■ **Work instructions**: The listing below holds a line with "orange brick G9:G12" and a line with "none -> black brick D3:G3 level 1". Reproduce those two lines exactly, plus everything between them.

■ **Exercise materials**:
--

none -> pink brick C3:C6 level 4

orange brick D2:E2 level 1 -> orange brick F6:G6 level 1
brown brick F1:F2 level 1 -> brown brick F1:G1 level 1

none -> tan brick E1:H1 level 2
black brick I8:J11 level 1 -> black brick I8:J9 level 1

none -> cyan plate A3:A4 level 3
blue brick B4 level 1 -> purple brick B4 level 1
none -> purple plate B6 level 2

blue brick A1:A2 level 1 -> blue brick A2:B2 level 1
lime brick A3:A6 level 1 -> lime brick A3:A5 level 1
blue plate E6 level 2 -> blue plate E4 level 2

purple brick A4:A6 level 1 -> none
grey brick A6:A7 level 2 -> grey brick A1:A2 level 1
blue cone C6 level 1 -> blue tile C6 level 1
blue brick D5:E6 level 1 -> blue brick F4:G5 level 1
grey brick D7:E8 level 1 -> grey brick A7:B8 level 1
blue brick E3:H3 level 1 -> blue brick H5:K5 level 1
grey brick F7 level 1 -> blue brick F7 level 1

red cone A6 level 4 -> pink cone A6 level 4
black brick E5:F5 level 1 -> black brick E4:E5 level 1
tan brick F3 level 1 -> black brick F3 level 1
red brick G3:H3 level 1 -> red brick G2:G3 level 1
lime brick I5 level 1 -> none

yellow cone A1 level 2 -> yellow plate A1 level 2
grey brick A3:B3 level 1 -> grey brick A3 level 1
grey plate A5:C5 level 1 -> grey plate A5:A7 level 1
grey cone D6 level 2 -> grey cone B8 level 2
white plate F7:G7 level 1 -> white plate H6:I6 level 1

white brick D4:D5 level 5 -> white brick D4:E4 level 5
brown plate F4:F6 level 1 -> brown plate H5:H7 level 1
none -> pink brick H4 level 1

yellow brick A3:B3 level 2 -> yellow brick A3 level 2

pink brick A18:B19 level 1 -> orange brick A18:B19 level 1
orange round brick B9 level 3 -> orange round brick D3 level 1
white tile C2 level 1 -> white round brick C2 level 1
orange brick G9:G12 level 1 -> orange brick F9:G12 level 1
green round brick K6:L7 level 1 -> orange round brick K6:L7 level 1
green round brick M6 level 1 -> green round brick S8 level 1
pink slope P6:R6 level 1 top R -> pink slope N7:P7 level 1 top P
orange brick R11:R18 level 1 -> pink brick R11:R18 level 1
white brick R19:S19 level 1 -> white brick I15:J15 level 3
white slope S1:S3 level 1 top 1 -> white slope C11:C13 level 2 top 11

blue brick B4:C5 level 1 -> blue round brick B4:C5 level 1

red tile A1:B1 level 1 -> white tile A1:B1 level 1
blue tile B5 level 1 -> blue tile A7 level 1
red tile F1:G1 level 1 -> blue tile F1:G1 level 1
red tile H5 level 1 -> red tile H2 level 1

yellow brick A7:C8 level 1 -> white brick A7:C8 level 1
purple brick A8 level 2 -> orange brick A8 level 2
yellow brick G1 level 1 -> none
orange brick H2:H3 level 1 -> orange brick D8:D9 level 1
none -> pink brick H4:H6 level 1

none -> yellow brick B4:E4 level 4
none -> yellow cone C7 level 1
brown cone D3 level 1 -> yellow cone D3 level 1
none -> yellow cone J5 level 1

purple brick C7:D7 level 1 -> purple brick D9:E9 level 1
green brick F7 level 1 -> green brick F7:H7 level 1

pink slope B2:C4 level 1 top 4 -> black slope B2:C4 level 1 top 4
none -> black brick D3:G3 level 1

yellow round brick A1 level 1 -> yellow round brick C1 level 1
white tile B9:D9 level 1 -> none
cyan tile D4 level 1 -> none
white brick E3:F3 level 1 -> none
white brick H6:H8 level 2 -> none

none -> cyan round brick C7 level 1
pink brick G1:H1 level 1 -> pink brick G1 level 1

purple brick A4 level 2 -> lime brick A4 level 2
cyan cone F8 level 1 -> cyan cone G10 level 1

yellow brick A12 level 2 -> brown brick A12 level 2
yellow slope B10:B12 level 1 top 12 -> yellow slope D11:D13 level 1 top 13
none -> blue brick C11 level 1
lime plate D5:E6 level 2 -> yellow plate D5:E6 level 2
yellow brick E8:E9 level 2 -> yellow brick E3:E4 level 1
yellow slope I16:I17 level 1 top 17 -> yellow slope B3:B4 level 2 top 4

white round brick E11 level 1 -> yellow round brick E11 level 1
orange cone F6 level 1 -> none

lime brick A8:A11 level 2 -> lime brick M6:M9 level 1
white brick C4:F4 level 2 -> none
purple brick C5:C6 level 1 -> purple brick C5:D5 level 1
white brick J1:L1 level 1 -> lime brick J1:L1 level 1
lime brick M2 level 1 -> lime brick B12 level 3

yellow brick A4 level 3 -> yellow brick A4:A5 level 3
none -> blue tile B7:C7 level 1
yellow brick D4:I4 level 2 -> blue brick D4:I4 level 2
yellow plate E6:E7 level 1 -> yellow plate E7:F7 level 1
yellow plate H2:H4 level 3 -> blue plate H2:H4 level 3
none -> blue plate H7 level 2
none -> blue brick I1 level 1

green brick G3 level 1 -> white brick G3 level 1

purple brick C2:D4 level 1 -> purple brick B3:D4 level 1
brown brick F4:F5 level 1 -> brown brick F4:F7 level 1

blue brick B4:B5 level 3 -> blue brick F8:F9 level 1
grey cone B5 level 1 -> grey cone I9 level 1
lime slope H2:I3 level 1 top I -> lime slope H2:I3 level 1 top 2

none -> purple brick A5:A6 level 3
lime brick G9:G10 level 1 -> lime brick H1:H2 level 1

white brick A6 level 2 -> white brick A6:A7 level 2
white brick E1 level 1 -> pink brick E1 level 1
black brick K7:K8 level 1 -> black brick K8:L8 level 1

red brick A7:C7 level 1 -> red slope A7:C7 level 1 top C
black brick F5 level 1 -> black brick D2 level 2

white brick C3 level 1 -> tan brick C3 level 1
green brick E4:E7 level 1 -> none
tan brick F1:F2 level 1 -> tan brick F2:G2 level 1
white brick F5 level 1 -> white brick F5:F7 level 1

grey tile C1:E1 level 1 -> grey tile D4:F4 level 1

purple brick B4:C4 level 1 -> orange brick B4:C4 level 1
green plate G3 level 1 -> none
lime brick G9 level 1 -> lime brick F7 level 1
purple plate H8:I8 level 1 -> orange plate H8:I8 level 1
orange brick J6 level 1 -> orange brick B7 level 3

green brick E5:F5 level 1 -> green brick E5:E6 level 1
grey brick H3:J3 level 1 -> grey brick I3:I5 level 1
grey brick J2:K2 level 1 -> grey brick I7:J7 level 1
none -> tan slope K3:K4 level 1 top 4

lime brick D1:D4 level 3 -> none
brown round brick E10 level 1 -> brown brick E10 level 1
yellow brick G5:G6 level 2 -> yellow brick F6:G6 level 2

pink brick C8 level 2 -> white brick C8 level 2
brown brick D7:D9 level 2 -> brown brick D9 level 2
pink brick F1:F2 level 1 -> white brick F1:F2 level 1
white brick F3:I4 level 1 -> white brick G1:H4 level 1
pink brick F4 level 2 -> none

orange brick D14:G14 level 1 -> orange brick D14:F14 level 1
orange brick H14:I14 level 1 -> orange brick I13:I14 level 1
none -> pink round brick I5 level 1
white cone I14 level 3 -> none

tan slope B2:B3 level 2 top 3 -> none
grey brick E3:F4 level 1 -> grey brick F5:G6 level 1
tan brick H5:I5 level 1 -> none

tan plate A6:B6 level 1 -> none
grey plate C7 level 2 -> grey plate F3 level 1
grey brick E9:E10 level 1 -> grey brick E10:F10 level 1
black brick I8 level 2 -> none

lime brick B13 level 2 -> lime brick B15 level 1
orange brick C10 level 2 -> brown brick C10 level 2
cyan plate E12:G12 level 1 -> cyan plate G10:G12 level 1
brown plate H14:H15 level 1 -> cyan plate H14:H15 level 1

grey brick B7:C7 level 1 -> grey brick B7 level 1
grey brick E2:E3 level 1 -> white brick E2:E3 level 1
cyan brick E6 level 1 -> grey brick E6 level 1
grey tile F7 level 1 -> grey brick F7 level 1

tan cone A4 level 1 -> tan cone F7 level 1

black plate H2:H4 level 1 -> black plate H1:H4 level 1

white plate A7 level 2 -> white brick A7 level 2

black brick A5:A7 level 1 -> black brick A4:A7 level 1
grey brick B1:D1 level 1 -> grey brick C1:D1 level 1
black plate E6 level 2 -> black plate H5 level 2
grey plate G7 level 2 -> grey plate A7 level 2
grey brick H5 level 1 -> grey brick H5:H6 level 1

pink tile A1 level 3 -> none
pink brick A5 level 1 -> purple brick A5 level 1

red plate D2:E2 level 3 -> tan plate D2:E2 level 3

--

■ **Solution to this exercise**:
orange brick G9:G12 level 1 -> orange brick F9:G12 level 1
green round brick K6:L7 level 1 -> orange round brick K6:L7 level 1
green round brick M6 level 1 -> green round brick S8 level 1
pink slope P6:R6 level 1 top R -> pink slope N7:P7 level 1 top P
orange brick R11:R18 level 1 -> pink brick R11:R18 level 1
white brick R19:S19 level 1 -> white brick I15:J15 level 3
white slope S1:S3 level 1 top 1 -> white slope C11:C13 level 2 top 11

blue brick B4:C5 level 1 -> blue round brick B4:C5 level 1

red tile A1:B1 level 1 -> white tile A1:B1 level 1
blue tile B5 level 1 -> blue tile A7 level 1
red tile F1:G1 level 1 -> blue tile F1:G1 level 1
red tile H5 level 1 -> red tile H2 level 1

yellow brick A7:C8 level 1 -> white brick A7:C8 level 1
purple brick A8 level 2 -> orange brick A8 level 2
yellow brick G1 level 1 -> none
orange brick H2:H3 level 1 -> orange brick D8:D9 level 1
none -> pink brick H4:H6 level 1

none -> yellow brick B4:E4 level 4
none -> yellow cone C7 level 1
brown cone D3 level 1 -> yellow cone D3 level 1
none -> yellow cone J5 level 1

purple brick C7:D7 level 1 -> purple brick D9:E9 level 1
green brick F7 level 1 -> green brick F7:H7 level 1

pink slope B2:C4 level 1 top 4 -> black slope B2:C4 level 1 top 4
none -> black brick D3:G3 level 1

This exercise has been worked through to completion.